**Dataset content**
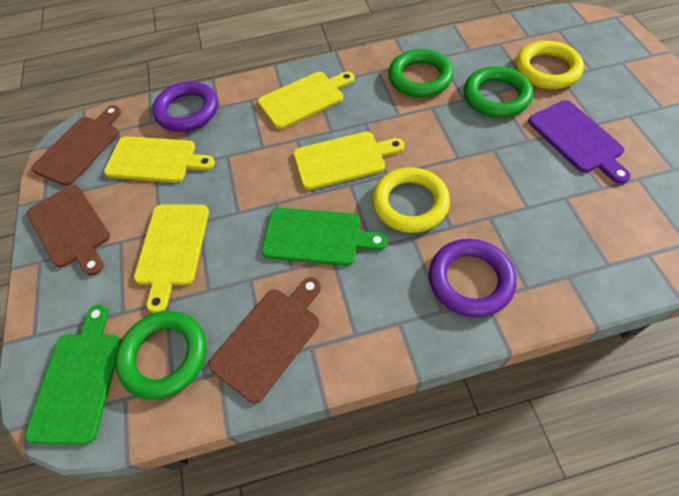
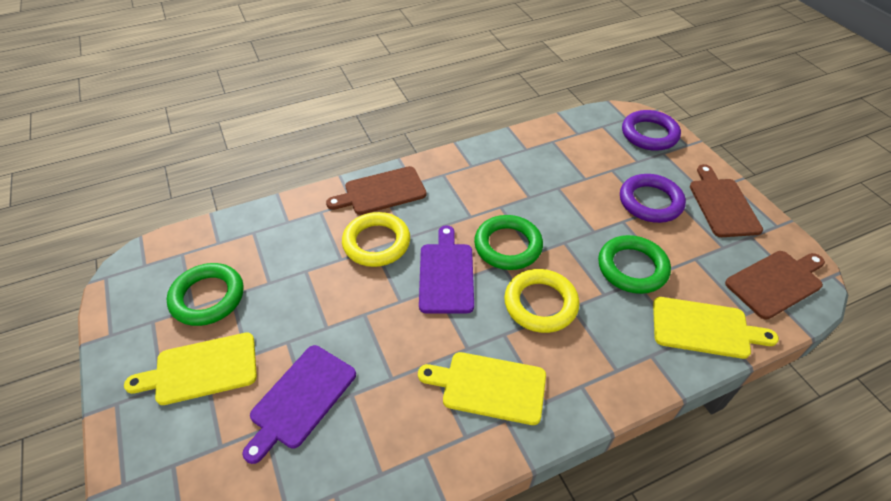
green cutting board: 2 -> 0
purple cutting board: 1 -> 2
yellow cutting board: 4 -> 3

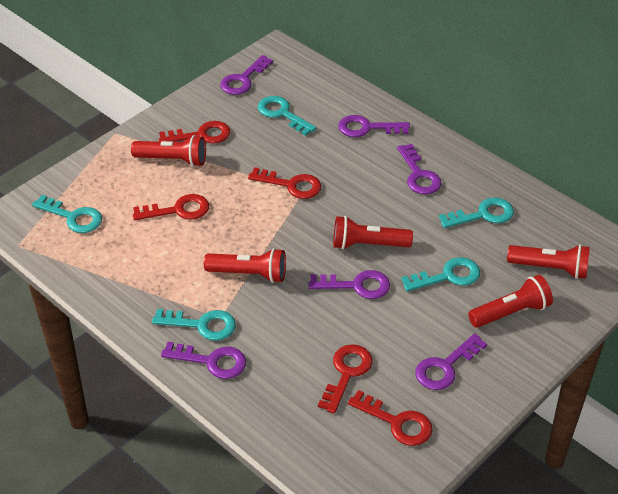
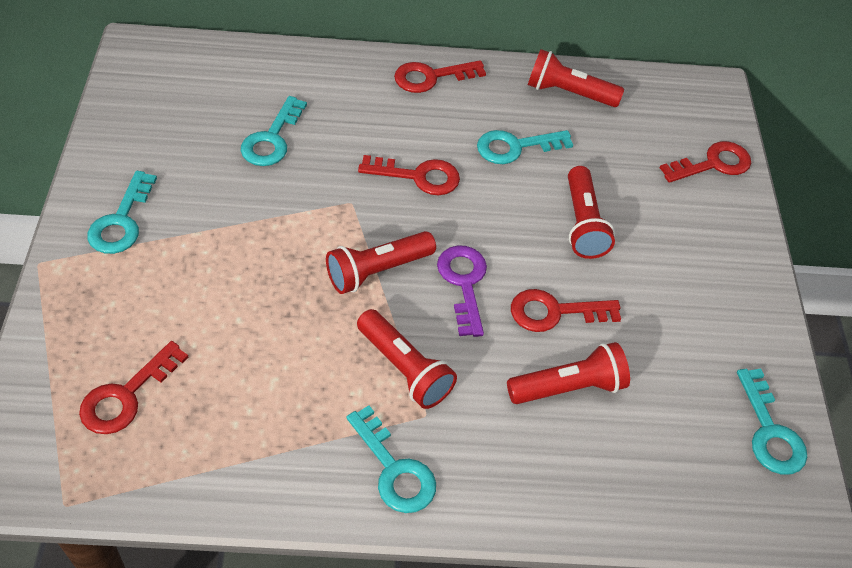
purple key: 6 -> 1

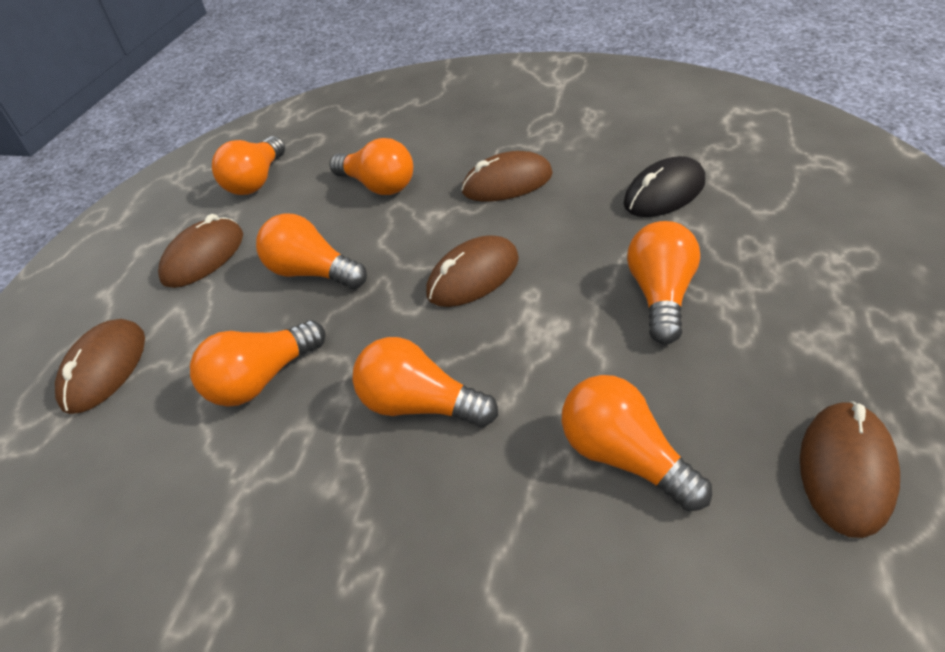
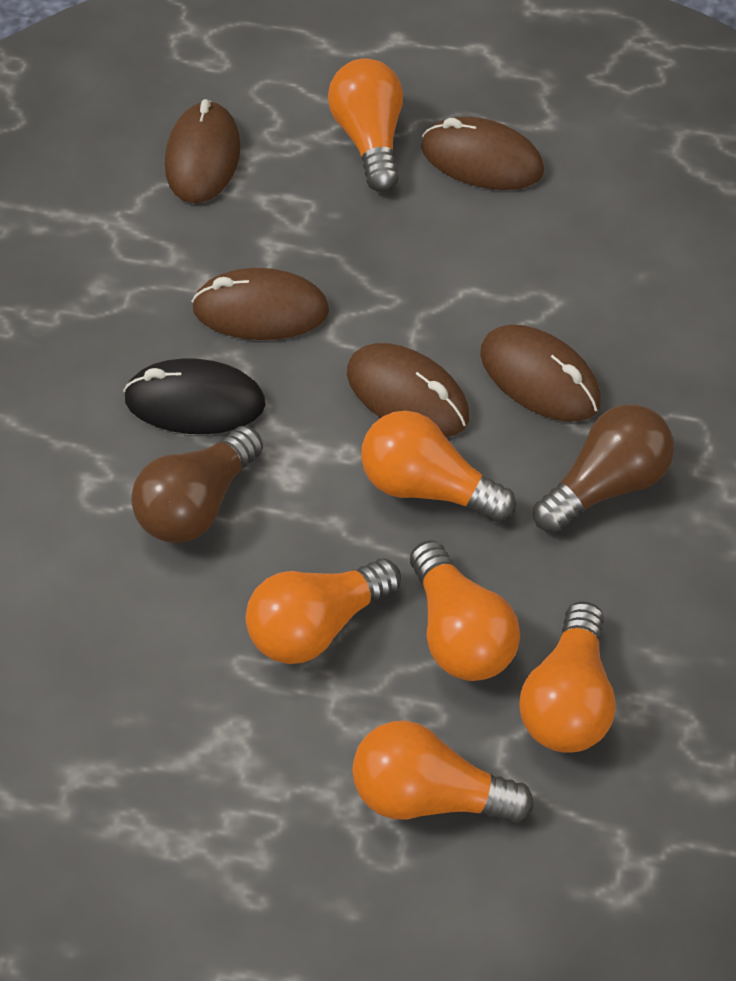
brown light bulb: 0 -> 2
orange light bulb: 7 -> 6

**How to complete this task**
Exactly as given, transcribe every line of the data, but not its images.

**Written solution**
green cutting board: 2 -> 0
purple cutting board: 1 -> 2
yellow cutting board: 4 -> 3

purple key: 6 -> 1

brown light bulb: 0 -> 2
orange light bulb: 7 -> 6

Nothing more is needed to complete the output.